» **Goal**
Rewrite every one of the rows, putting "blank" wherever "none" appears and leaving everything else the same.

» **Exercise materials**

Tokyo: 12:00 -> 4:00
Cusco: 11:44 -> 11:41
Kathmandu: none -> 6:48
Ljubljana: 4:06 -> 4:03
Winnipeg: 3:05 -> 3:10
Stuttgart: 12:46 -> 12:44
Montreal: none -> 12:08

» **Result of the task**
Tokyo: 12:00 -> 4:00
Cusco: 11:44 -> 11:41
Kathmandu: blank -> 6:48
Ljubljana: 4:06 -> 4:03
Winnipeg: 3:05 -> 3:10
Stuttgart: 12:46 -> 12:44
Montreal: blank -> 12:08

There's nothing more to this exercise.